The expected output is every entry, repeated word for word.

[[ Data for analysis open ]]

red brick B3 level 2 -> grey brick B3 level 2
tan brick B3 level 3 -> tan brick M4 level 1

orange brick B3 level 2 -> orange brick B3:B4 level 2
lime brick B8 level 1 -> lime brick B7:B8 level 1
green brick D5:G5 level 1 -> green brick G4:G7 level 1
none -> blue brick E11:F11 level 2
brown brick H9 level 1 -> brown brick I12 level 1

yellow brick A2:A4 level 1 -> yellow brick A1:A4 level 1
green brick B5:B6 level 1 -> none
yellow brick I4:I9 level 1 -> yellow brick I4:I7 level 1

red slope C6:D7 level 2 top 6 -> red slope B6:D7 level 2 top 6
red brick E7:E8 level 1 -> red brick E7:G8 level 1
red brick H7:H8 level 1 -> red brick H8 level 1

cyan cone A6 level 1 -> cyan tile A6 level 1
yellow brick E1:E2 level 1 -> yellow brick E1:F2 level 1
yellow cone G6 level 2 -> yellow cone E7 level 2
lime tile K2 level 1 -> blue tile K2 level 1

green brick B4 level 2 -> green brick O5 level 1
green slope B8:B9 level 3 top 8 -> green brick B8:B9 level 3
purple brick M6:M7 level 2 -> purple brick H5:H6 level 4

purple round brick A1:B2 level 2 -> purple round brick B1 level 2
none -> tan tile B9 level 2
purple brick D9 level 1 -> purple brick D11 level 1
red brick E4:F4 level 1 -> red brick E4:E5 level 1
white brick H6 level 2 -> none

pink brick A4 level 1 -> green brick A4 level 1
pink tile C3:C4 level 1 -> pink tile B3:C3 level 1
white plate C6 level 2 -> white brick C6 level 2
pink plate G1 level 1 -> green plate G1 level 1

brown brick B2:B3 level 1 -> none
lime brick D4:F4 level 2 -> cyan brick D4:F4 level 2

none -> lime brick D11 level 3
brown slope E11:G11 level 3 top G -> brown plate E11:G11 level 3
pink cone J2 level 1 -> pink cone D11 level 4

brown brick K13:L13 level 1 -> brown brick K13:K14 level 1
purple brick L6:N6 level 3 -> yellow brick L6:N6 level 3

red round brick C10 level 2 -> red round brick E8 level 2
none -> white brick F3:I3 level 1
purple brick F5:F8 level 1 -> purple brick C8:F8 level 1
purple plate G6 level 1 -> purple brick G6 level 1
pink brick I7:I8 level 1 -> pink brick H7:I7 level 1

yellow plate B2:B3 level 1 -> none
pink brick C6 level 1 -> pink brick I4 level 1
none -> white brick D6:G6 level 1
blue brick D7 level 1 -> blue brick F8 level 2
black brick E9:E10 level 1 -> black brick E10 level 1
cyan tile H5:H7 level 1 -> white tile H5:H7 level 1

[[ Data for analysis closed ]]

Written answer:
red brick B3 level 2 -> grey brick B3 level 2
tan brick B3 level 3 -> tan brick M4 level 1

orange brick B3 level 2 -> orange brick B3:B4 level 2
lime brick B8 level 1 -> lime brick B7:B8 level 1
green brick D5:G5 level 1 -> green brick G4:G7 level 1
none -> blue brick E11:F11 level 2
brown brick H9 level 1 -> brown brick I12 level 1

yellow brick A2:A4 level 1 -> yellow brick A1:A4 level 1
green brick B5:B6 level 1 -> none
yellow brick I4:I9 level 1 -> yellow brick I4:I7 level 1

red slope C6:D7 level 2 top 6 -> red slope B6:D7 level 2 top 6
red brick E7:E8 level 1 -> red brick E7:G8 level 1
red brick H7:H8 level 1 -> red brick H8 level 1

cyan cone A6 level 1 -> cyan tile A6 level 1
yellow brick E1:E2 level 1 -> yellow brick E1:F2 level 1
yellow cone G6 level 2 -> yellow cone E7 level 2
lime tile K2 level 1 -> blue tile K2 level 1

green brick B4 level 2 -> green brick O5 level 1
green slope B8:B9 level 3 top 8 -> green brick B8:B9 level 3
purple brick M6:M7 level 2 -> purple brick H5:H6 level 4

purple round brick A1:B2 level 2 -> purple round brick B1 level 2
none -> tan tile B9 level 2
purple brick D9 level 1 -> purple brick D11 level 1
red brick E4:F4 level 1 -> red brick E4:E5 level 1
white brick H6 level 2 -> none

pink brick A4 level 1 -> green brick A4 level 1
pink tile C3:C4 level 1 -> pink tile B3:C3 level 1
white plate C6 level 2 -> white brick C6 level 2
pink plate G1 level 1 -> green plate G1 level 1

brown brick B2:B3 level 1 -> none
lime brick D4:F4 level 2 -> cyan brick D4:F4 level 2

none -> lime brick D11 level 3
brown slope E11:G11 level 3 top G -> brown plate E11:G11 level 3
pink cone J2 level 1 -> pink cone D11 level 4

brown brick K13:L13 level 1 -> brown brick K13:K14 level 1
purple brick L6:N6 level 3 -> yellow brick L6:N6 level 3

red round brick C10 level 2 -> red round brick E8 level 2
none -> white brick F3:I3 level 1
purple brick F5:F8 level 1 -> purple brick C8:F8 level 1
purple plate G6 level 1 -> purple brick G6 level 1
pink brick I7:I8 level 1 -> pink brick H7:I7 level 1

yellow plate B2:B3 level 1 -> none
pink brick C6 level 1 -> pink brick I4 level 1
none -> white brick D6:G6 level 1
blue brick D7 level 1 -> blue brick F8 level 2
black brick E9:E10 level 1 -> black brick E10 level 1
cyan tile H5:H7 level 1 -> white tile H5:H7 level 1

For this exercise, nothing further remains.